[BRIEF] Your answer should be exactly the lines from the one that contains "L3: 6.8uH (NET7, NET16) -> 6.8uH (+9V, NET7)" through the final line of the entries below, and nothing else.

[STUDY MATERIAL]
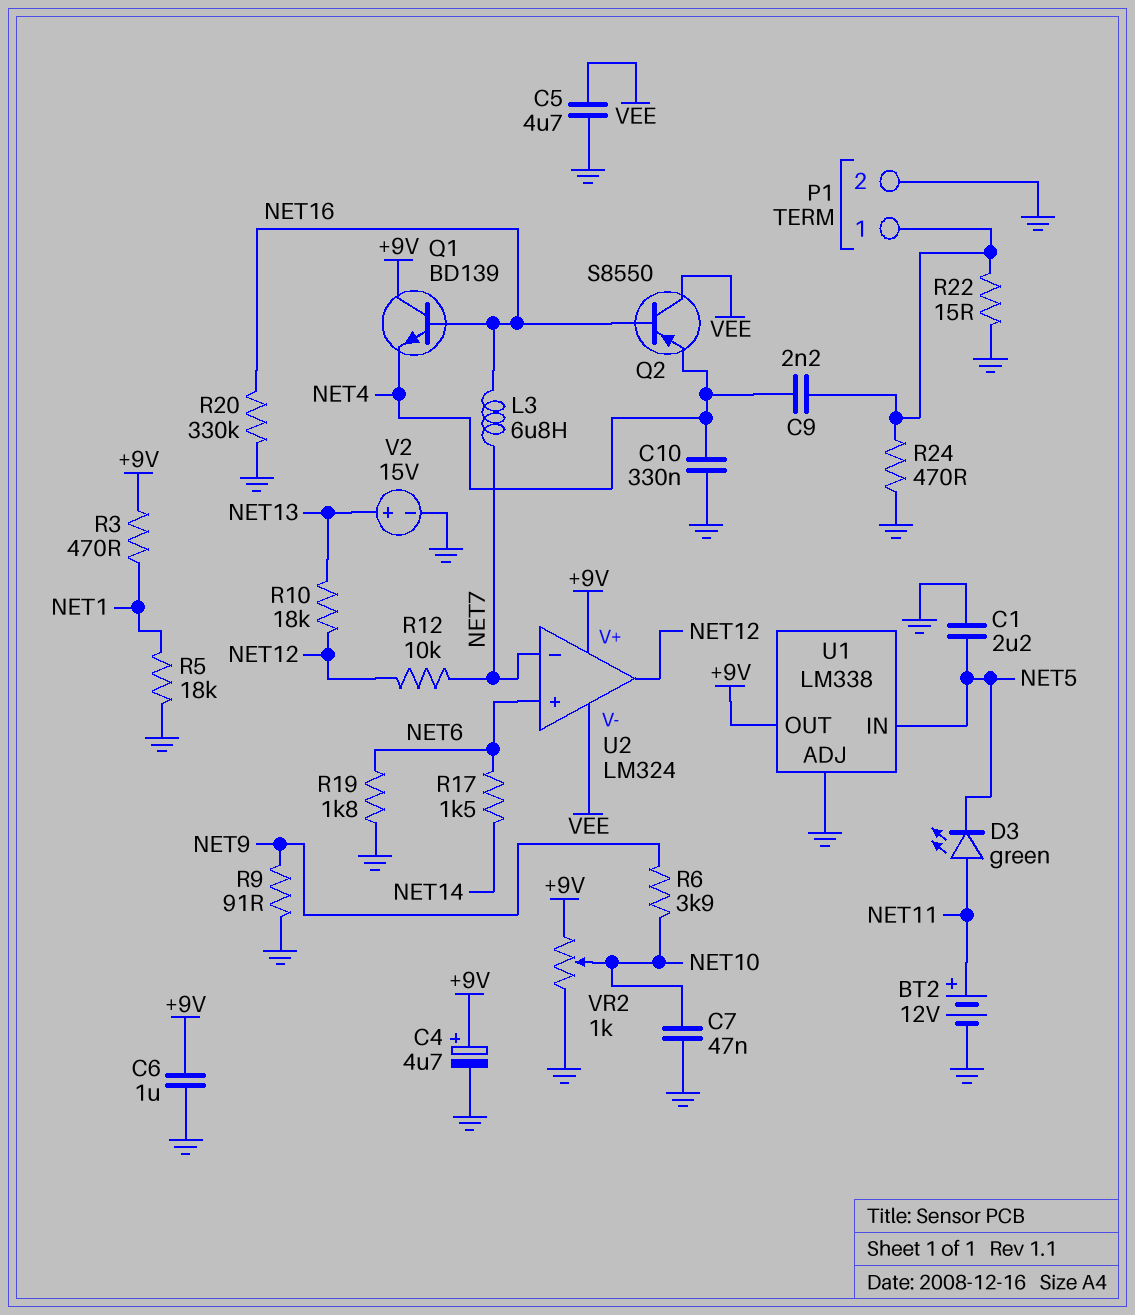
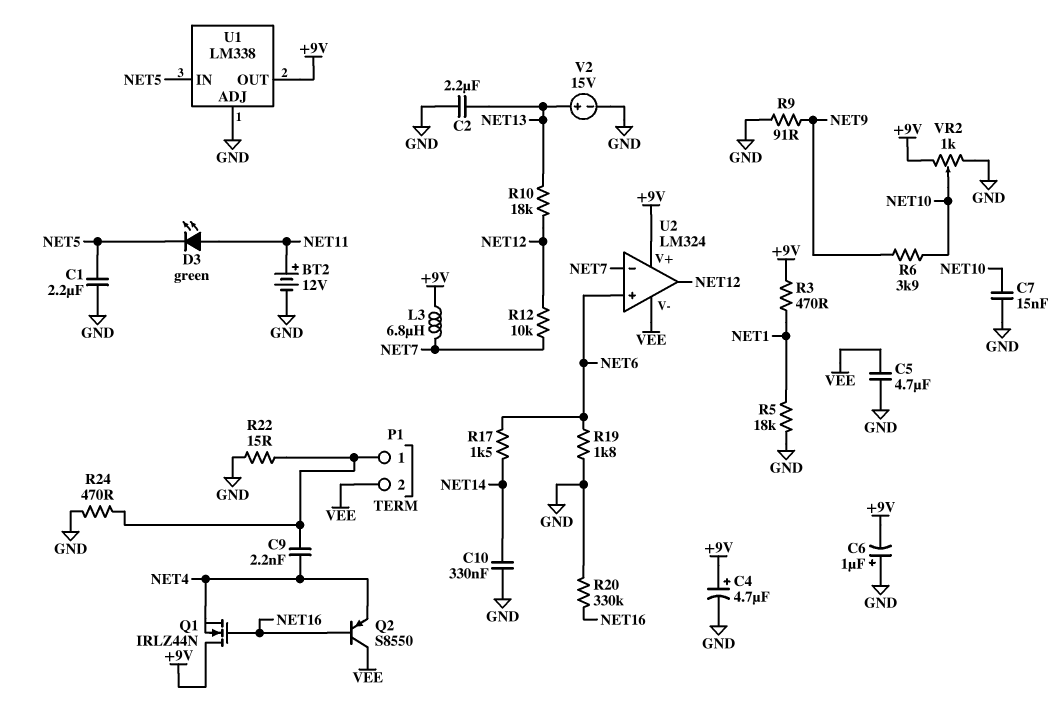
C2: none -> 2.2uF (GND, NET13)
C6: 1uF (+9V, GND) -> 1uF (plus GND, minus +9V)
C7: 47nF (GND, NET10) -> 15nF (GND, NET10)
C10: 330nF (GND, NET4) -> 330nF (GND, NET14)
L3: 6.8uH (NET7, NET16) -> 6.8uH (+9V, NET7)
P1 pin 2: GND -> VEE
Q1: NPN BD139 (B NET16, C +9V, E NET4) -> NMOS IRLZ44N (G NET16, D +9V, S NET4)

[OUTPUT]
L3: 6.8uH (NET7, NET16) -> 6.8uH (+9V, NET7)
P1 pin 2: GND -> VEE
Q1: NPN BD139 (B NET16, C +9V, E NET4) -> NMOS IRLZ44N (G NET16, D +9V, S NET4)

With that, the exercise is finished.